Segment Open

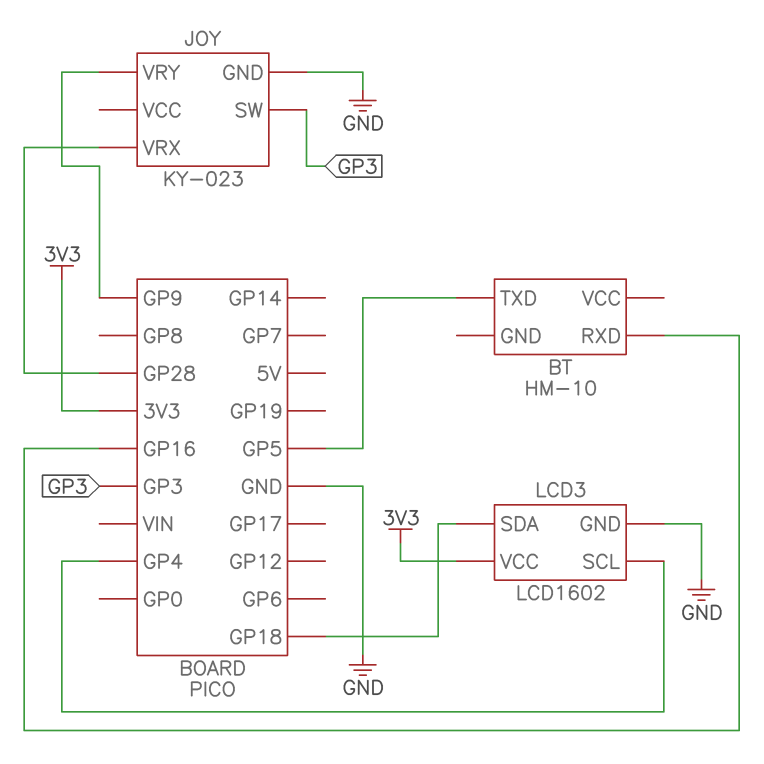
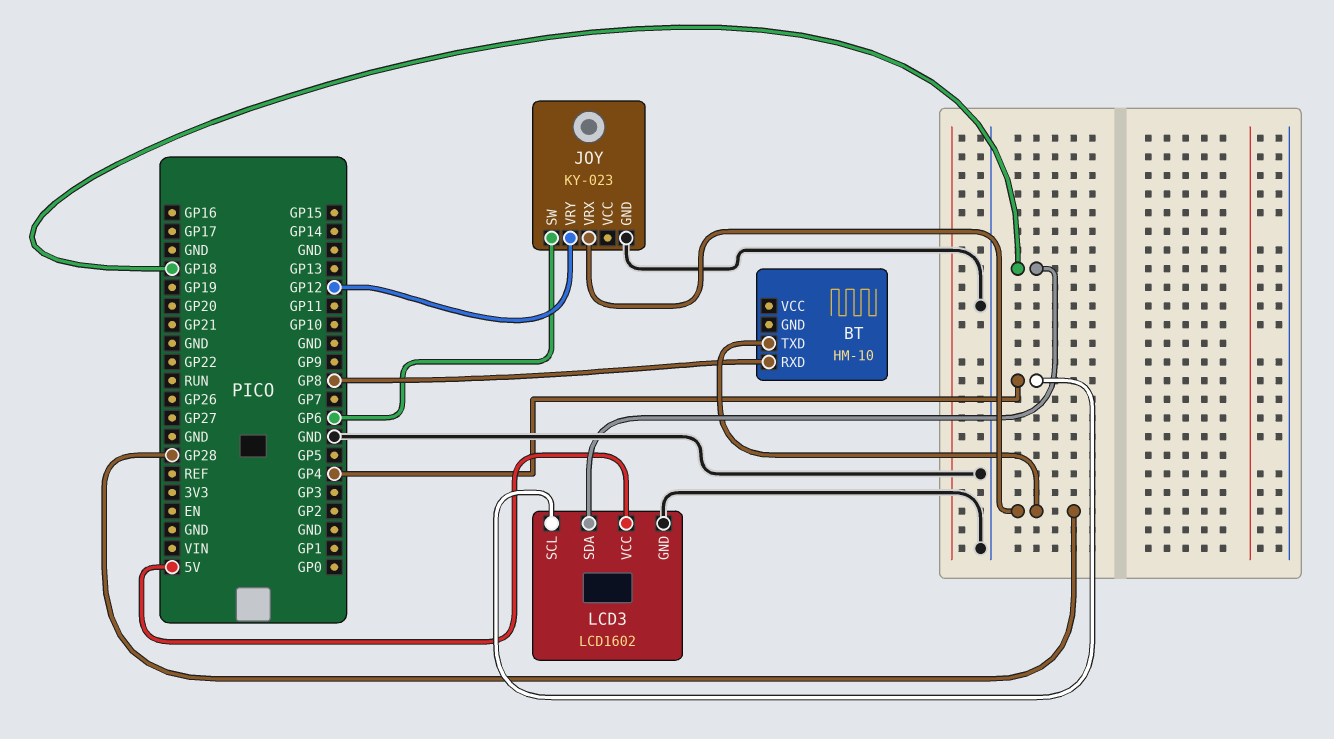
BT pin RXD: GP16 -> GP8
BT pin TXD: GP5 -> GP28
JOY pin SW: GP3 -> GP6
JOY pin VRY: GP9 -> GP12
LCD3 pin VCC: 3V3 -> 5V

Segment Closed

◆ **To do**
Exactly the lines from the one containing "BT pin TXD: GP5 -> GP28" through the end of the listing above, inclusive, are to be written out, and no others.

◆ **Solution for this problem**
BT pin TXD: GP5 -> GP28
JOY pin SW: GP3 -> GP6
JOY pin VRY: GP9 -> GP12
LCD3 pin VCC: 3V3 -> 5V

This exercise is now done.